» Instructions to follow
Give all the records again, with no alterations.

[Change detection outputs]
=== Begin Enclosure ===
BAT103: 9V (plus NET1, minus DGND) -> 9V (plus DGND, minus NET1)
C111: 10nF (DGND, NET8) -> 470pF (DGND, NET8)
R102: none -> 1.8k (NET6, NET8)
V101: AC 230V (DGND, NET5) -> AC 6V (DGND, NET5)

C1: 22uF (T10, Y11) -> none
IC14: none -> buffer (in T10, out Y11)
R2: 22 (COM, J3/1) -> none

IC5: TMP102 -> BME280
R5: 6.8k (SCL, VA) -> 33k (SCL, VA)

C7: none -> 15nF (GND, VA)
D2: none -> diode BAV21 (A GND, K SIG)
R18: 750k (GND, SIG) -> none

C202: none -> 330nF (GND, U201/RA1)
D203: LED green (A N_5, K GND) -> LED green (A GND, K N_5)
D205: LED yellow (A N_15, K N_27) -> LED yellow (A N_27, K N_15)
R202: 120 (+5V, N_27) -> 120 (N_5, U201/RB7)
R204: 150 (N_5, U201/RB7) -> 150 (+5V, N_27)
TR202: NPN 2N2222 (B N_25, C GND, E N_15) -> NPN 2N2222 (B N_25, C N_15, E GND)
=== End Enclosure ===
» Response box
BAT103: 9V (plus NET1, minus DGND) -> 9V (plus DGND, minus NET1)
C111: 10nF (DGND, NET8) -> 470pF (DGND, NET8)
R102: none -> 1.8k (NET6, NET8)
V101: AC 230V (DGND, NET5) -> AC 6V (DGND, NET5)

C1: 22uF (T10, Y11) -> none
IC14: none -> buffer (in T10, out Y11)
R2: 22 (COM, J3/1) -> none

IC5: TMP102 -> BME280
R5: 6.8k (SCL, VA) -> 33k (SCL, VA)

C7: none -> 15nF (GND, VA)
D2: none -> diode BAV21 (A GND, K SIG)
R18: 750k (GND, SIG) -> none

C202: none -> 330nF (GND, U201/RA1)
D203: LED green (A N_5, K GND) -> LED green (A GND, K N_5)
D205: LED yellow (A N_15, K N_27) -> LED yellow (A N_27, K N_15)
R202: 120 (+5V, N_27) -> 120 (N_5, U201/RB7)
R204: 150 (N_5, U201/RB7) -> 150 (+5V, N_27)
TR202: NPN 2N2222 (B N_25, C GND, E N_15) -> NPN 2N2222 (B N_25, C N_15, E GND)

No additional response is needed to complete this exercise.